[[ Exercise data open ]]

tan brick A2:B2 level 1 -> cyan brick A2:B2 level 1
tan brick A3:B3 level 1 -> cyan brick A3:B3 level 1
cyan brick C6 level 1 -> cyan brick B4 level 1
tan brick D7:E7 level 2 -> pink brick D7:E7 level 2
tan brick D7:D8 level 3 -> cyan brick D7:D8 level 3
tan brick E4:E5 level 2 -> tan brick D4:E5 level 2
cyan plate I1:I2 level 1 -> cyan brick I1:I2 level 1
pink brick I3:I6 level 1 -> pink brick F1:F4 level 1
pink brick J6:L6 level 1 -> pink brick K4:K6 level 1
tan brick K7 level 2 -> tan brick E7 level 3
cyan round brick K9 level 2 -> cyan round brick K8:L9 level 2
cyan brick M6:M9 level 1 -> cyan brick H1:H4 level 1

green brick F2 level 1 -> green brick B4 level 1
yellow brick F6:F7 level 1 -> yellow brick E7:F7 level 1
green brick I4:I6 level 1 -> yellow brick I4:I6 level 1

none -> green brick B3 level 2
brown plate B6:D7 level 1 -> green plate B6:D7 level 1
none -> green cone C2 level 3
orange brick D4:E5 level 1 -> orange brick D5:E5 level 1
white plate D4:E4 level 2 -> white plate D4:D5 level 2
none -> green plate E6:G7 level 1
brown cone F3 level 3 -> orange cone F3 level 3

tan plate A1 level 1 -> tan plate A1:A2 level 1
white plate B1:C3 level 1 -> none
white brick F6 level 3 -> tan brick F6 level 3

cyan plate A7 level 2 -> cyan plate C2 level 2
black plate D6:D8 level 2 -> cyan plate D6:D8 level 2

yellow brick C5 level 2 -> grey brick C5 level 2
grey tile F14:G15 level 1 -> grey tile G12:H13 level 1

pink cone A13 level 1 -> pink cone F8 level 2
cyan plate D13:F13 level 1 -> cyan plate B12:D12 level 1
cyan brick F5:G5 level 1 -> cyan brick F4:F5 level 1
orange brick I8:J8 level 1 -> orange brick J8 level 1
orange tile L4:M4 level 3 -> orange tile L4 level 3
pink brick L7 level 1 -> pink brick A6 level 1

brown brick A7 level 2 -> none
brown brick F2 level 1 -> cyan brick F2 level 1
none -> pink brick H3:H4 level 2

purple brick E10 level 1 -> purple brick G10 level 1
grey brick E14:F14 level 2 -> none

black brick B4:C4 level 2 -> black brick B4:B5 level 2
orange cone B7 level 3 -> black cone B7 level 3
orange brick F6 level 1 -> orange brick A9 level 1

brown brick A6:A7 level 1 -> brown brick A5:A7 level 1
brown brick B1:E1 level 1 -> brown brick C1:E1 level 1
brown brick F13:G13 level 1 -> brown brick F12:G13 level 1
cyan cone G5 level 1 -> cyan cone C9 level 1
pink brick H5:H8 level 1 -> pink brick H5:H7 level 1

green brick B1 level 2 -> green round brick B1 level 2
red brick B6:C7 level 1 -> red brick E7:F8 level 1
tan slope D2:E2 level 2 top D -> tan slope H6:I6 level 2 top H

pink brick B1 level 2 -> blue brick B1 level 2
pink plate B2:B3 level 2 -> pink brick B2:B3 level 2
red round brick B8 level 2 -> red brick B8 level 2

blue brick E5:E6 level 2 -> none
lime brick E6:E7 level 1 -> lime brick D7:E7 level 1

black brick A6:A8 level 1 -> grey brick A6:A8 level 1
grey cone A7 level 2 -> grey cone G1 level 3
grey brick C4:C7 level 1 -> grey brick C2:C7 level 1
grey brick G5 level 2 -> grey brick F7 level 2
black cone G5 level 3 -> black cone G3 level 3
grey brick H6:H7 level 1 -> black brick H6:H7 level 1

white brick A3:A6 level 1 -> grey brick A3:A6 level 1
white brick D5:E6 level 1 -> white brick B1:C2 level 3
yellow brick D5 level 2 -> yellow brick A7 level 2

[[ Exercise data closed ]]

The complete listing, from first line to last, should be copied verbatim.

tan brick A2:B2 level 1 -> cyan brick A2:B2 level 1
tan brick A3:B3 level 1 -> cyan brick A3:B3 level 1
cyan brick C6 level 1 -> cyan brick B4 level 1
tan brick D7:E7 level 2 -> pink brick D7:E7 level 2
tan brick D7:D8 level 3 -> cyan brick D7:D8 level 3
tan brick E4:E5 level 2 -> tan brick D4:E5 level 2
cyan plate I1:I2 level 1 -> cyan brick I1:I2 level 1
pink brick I3:I6 level 1 -> pink brick F1:F4 level 1
pink brick J6:L6 level 1 -> pink brick K4:K6 level 1
tan brick K7 level 2 -> tan brick E7 level 3
cyan round brick K9 level 2 -> cyan round brick K8:L9 level 2
cyan brick M6:M9 level 1 -> cyan brick H1:H4 level 1

green brick F2 level 1 -> green brick B4 level 1
yellow brick F6:F7 level 1 -> yellow brick E7:F7 level 1
green brick I4:I6 level 1 -> yellow brick I4:I6 level 1

none -> green brick B3 level 2
brown plate B6:D7 level 1 -> green plate B6:D7 level 1
none -> green cone C2 level 3
orange brick D4:E5 level 1 -> orange brick D5:E5 level 1
white plate D4:E4 level 2 -> white plate D4:D5 level 2
none -> green plate E6:G7 level 1
brown cone F3 level 3 -> orange cone F3 level 3

tan plate A1 level 1 -> tan plate A1:A2 level 1
white plate B1:C3 level 1 -> none
white brick F6 level 3 -> tan brick F6 level 3

cyan plate A7 level 2 -> cyan plate C2 level 2
black plate D6:D8 level 2 -> cyan plate D6:D8 level 2

yellow brick C5 level 2 -> grey brick C5 level 2
grey tile F14:G15 level 1 -> grey tile G12:H13 level 1

pink cone A13 level 1 -> pink cone F8 level 2
cyan plate D13:F13 level 1 -> cyan plate B12:D12 level 1
cyan brick F5:G5 level 1 -> cyan brick F4:F5 level 1
orange brick I8:J8 level 1 -> orange brick J8 level 1
orange tile L4:M4 level 3 -> orange tile L4 level 3
pink brick L7 level 1 -> pink brick A6 level 1

brown brick A7 level 2 -> none
brown brick F2 level 1 -> cyan brick F2 level 1
none -> pink brick H3:H4 level 2

purple brick E10 level 1 -> purple brick G10 level 1
grey brick E14:F14 level 2 -> none

black brick B4:C4 level 2 -> black brick B4:B5 level 2
orange cone B7 level 3 -> black cone B7 level 3
orange brick F6 level 1 -> orange brick A9 level 1

brown brick A6:A7 level 1 -> brown brick A5:A7 level 1
brown brick B1:E1 level 1 -> brown brick C1:E1 level 1
brown brick F13:G13 level 1 -> brown brick F12:G13 level 1
cyan cone G5 level 1 -> cyan cone C9 level 1
pink brick H5:H8 level 1 -> pink brick H5:H7 level 1

green brick B1 level 2 -> green round brick B1 level 2
red brick B6:C7 level 1 -> red brick E7:F8 level 1
tan slope D2:E2 level 2 top D -> tan slope H6:I6 level 2 top H

pink brick B1 level 2 -> blue brick B1 level 2
pink plate B2:B3 level 2 -> pink brick B2:B3 level 2
red round brick B8 level 2 -> red brick B8 level 2

blue brick E5:E6 level 2 -> none
lime brick E6:E7 level 1 -> lime brick D7:E7 level 1

black brick A6:A8 level 1 -> grey brick A6:A8 level 1
grey cone A7 level 2 -> grey cone G1 level 3
grey brick C4:C7 level 1 -> grey brick C2:C7 level 1
grey brick G5 level 2 -> grey brick F7 level 2
black cone G5 level 3 -> black cone G3 level 3
grey brick H6:H7 level 1 -> black brick H6:H7 level 1

white brick A3:A6 level 1 -> grey brick A3:A6 level 1
white brick D5:E6 level 1 -> white brick B1:C2 level 3
yellow brick D5 level 2 -> yellow brick A7 level 2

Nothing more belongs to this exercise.